Listed entries section start

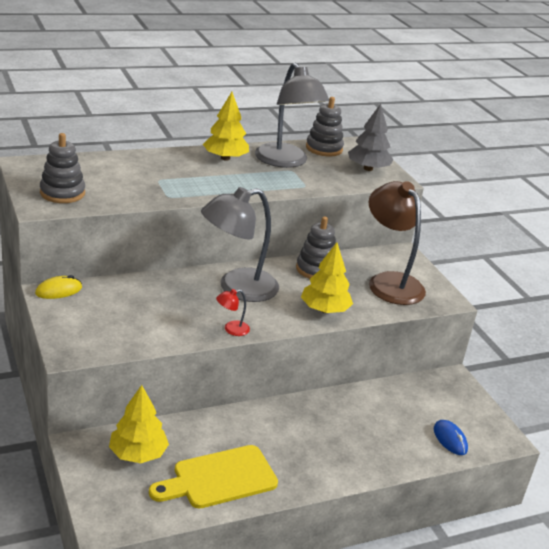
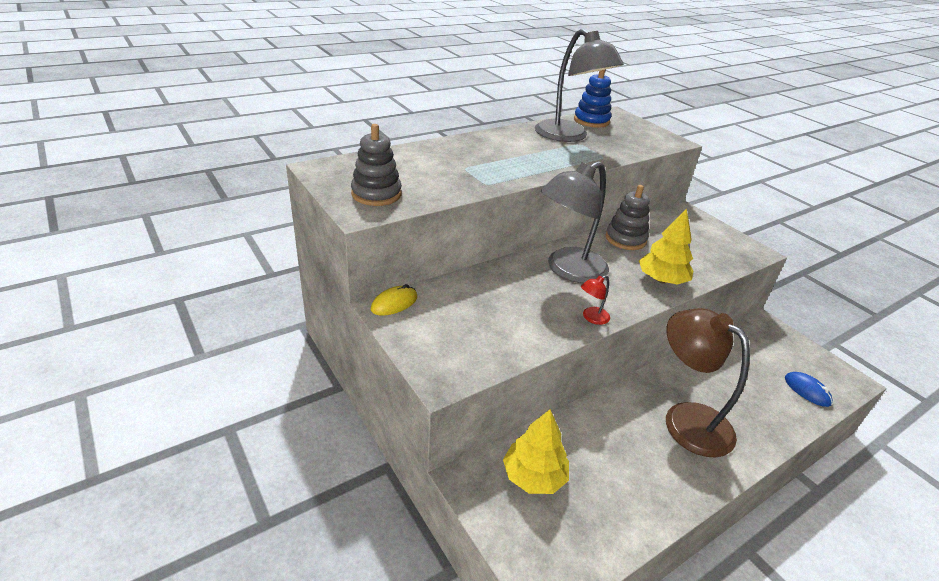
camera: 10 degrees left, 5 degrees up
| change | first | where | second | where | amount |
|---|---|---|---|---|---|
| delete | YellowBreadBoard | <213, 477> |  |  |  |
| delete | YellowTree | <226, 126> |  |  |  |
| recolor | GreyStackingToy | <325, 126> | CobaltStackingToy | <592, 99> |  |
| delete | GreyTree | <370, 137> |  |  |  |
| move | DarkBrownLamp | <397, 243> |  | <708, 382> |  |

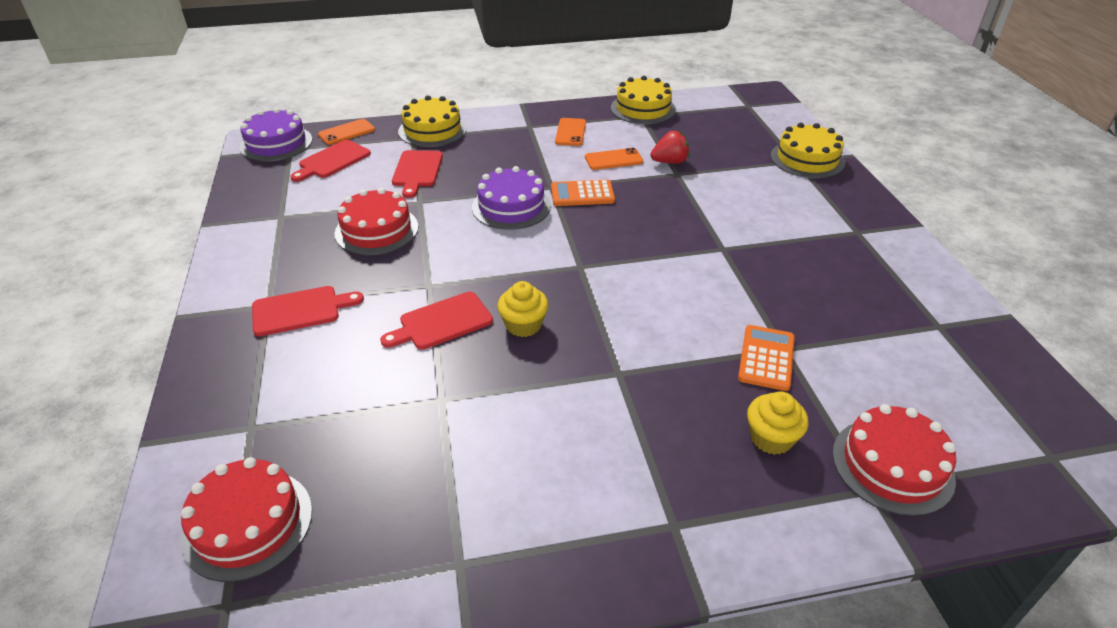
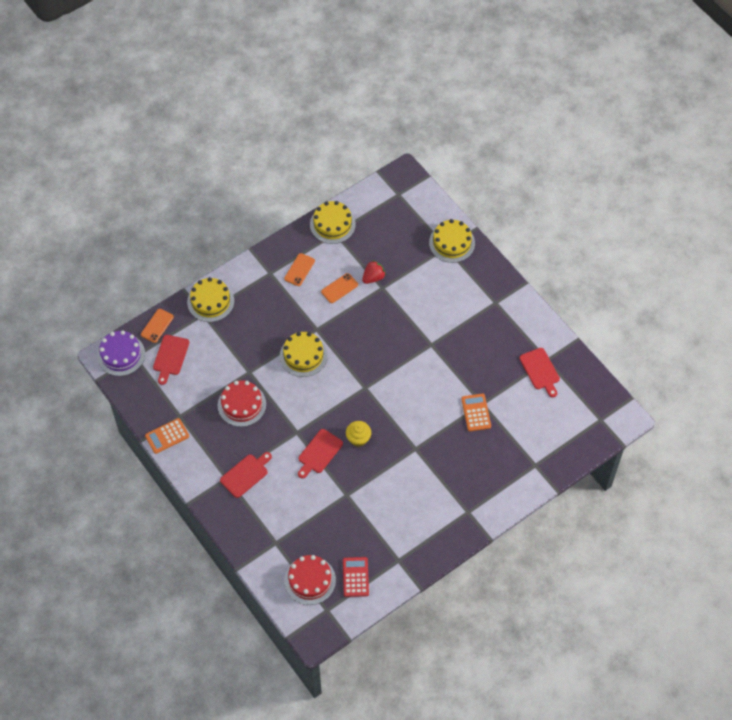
camera: 25 degrees left, 20 degrees up
| change | first | where | second | where | amount |
|---|---|---|---|---|---|
| move | RedBreadBoard | <417, 174> |  | <539, 372> |  |
| recolor | VioletCake | <511, 198> | YellowCake | <304, 354> |  |
| move | OrangePocketCalculator | <583, 193> |  | <167, 436> |  |
| rotate | OrangePhone | <570, 132> |  | <299, 269> | 45 degrees clockwise |
| delete | YellowFairyCake | <778, 423> |  |  |  |
| delete | RedCake | <894, 460> |  |  |  |
| insert |  |  | RedPocketCalculator | <356, 577> |  |

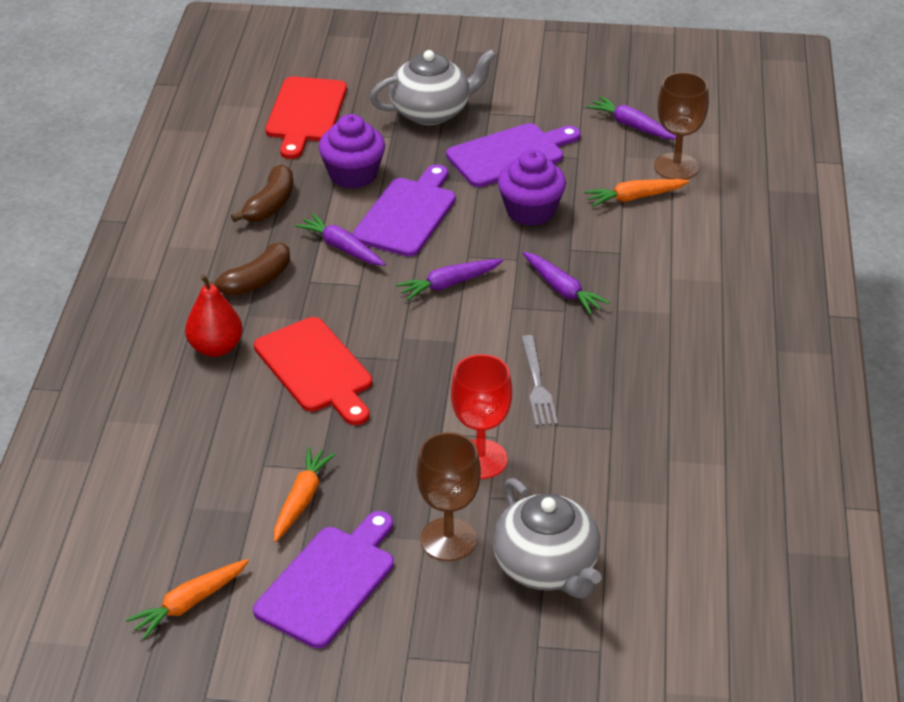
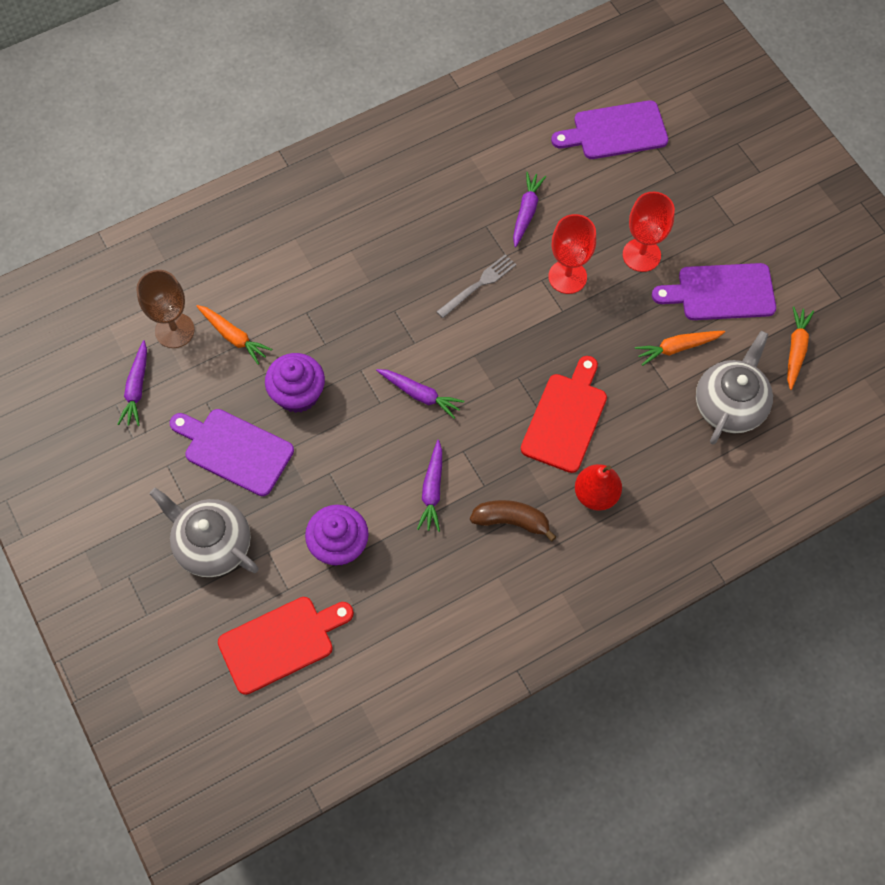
camera: 125 degrees left, 25 degrees up
| change | first | where | second | where | amount |
|---|---|---|---|---|---|
| rotate | OrangeToyCarrot | <187, 599> |  | <800, 348> | 90 degrees counterclockwise |
| delete | DarkBrownBanana | <262, 193> |  |  |  |
| move | VioletBreadBoard | <404, 210> |  | <609, 129> |  |
| recolor | DarkBrownChalice | <448, 496> | RedChalice | <649, 232> |  |
| move | GreyTeapot | <547, 538> |  | <734, 387> |  |
| move | VioletToyCarrot | <566, 283> |  | <529, 209> |  |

Listed entries section end

→ **What the exercise asks**:
Output only the lines running from the line with "move | VioletBreadBoard" through the final line of the data, inclusive.

→ **Task response**:
| move | VioletBreadBoard | <404, 210> |  | <609, 129> |  |
| recolor | DarkBrownChalice | <448, 496> | RedChalice | <649, 232> |  |
| move | GreyTeapot | <547, 538> |  | <734, 387> |  |
| move | VioletToyCarrot | <566, 283> |  | <529, 209> |  |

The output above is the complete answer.